Exercise prompt: With pictures left out, set down every record word for word.

Records from a data source:
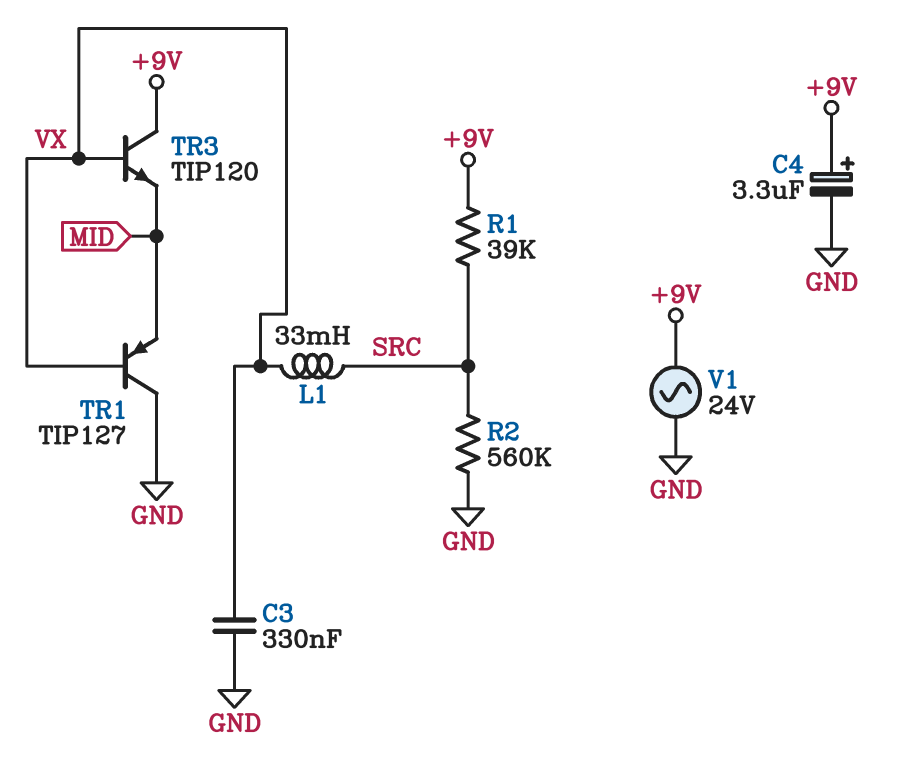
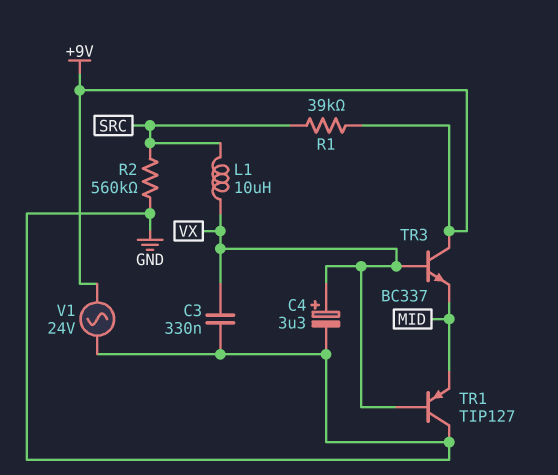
C4: 3.3uF (plus +9V, minus GND) -> 3.3uF (plus VX, minus GND)
L1: 33mH (SRC, VX) -> 10uH (SRC, VX)
TR3: NPN TIP120 (B VX, C +9V, E MID) -> NPN BC337 (B VX, C +9V, E MID)

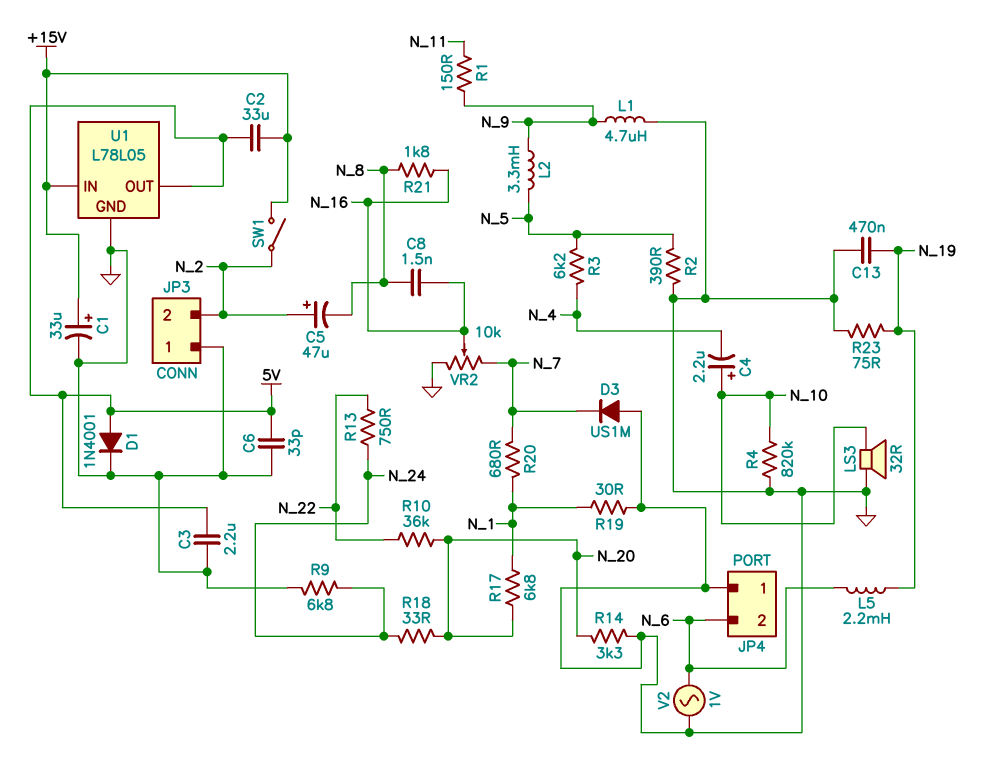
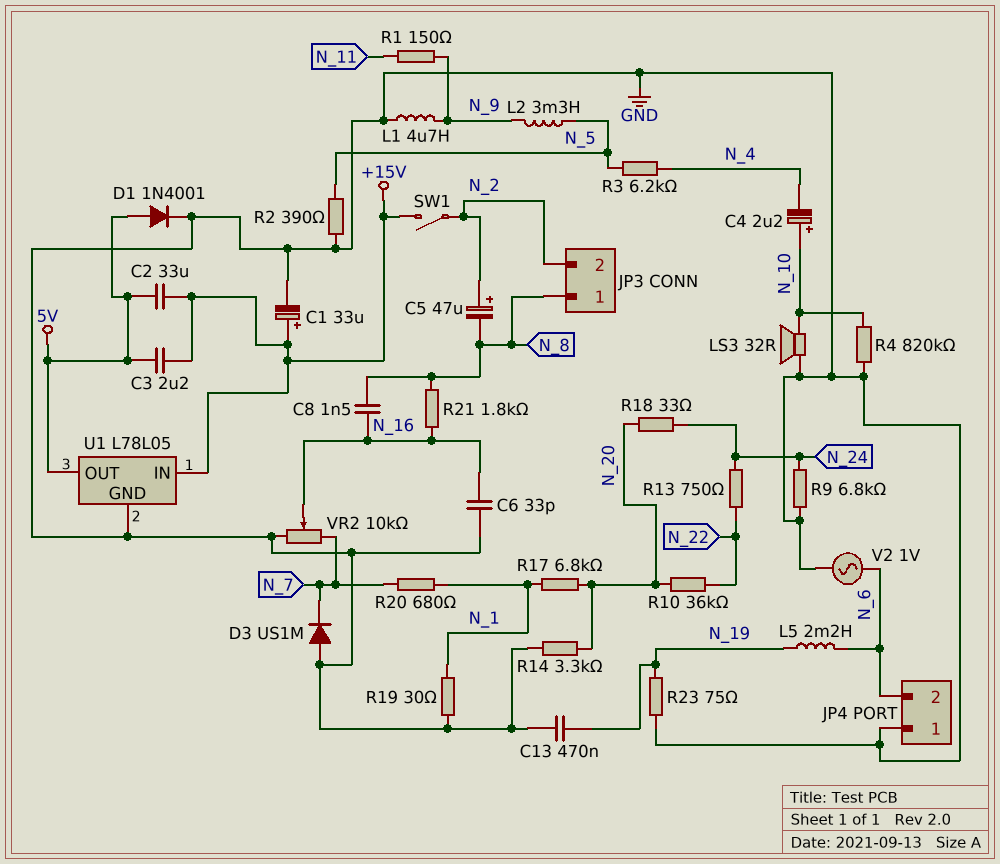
C3: 2.2uF (5V, GND) -> 2.2uF (+15V, 5V)
C6: 33pF (5V, GND) -> 33pF (GND, N_16)
JP3 pin 1: GND -> N_8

Output for this task:
C4: 3.3uF (plus +9V, minus GND) -> 3.3uF (plus VX, minus GND)
L1: 33mH (SRC, VX) -> 10uH (SRC, VX)
TR3: NPN TIP120 (B VX, C +9V, E MID) -> NPN BC337 (B VX, C +9V, E MID)

C3: 2.2uF (5V, GND) -> 2.2uF (+15V, 5V)
C6: 33pF (5V, GND) -> 33pF (GND, N_16)
JP3 pin 1: GND -> N_8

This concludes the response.